Task input:
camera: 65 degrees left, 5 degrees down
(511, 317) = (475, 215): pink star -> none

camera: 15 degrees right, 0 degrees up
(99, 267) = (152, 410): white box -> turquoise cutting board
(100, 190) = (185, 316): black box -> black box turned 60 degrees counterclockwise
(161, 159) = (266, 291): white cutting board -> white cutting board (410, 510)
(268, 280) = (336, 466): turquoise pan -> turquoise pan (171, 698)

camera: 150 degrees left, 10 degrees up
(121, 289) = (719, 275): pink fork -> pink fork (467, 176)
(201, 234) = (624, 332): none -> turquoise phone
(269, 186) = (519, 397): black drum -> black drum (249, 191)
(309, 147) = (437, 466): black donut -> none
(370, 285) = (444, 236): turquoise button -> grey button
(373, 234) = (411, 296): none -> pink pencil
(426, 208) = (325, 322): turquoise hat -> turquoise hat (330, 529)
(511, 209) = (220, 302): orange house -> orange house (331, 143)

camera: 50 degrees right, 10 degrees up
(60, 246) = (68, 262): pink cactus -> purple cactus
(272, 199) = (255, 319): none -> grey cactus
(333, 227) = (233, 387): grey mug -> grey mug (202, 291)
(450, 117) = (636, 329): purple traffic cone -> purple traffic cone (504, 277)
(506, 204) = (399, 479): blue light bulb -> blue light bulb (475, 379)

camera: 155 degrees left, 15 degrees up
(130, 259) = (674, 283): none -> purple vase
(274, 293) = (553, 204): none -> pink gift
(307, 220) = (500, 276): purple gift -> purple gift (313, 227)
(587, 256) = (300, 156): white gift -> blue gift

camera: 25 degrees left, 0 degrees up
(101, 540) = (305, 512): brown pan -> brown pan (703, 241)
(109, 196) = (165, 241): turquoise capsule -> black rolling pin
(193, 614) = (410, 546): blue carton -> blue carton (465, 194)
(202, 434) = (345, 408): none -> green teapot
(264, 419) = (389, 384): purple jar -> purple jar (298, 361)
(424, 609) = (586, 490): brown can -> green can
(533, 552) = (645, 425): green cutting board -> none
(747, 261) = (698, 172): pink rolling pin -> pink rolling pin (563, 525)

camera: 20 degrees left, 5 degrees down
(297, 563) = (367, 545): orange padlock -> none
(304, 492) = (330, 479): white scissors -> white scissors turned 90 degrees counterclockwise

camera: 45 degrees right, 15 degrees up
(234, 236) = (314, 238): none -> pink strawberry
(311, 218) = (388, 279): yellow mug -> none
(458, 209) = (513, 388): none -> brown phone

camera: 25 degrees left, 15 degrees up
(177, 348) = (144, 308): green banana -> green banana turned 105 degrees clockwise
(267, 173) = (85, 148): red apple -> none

The task:
From the line holding "(458, 209) = (513, 388): none -> brown phone" through the final line of the data above, copy every line exactly as written. Include nothing else.

Reply:
(458, 209) = (513, 388): none -> brown phone

camera: 25 degrees left, 15 degrees up
(177, 348) = (144, 308): green banana -> green banana turned 105 degrees clockwise
(267, 173) = (85, 148): red apple -> none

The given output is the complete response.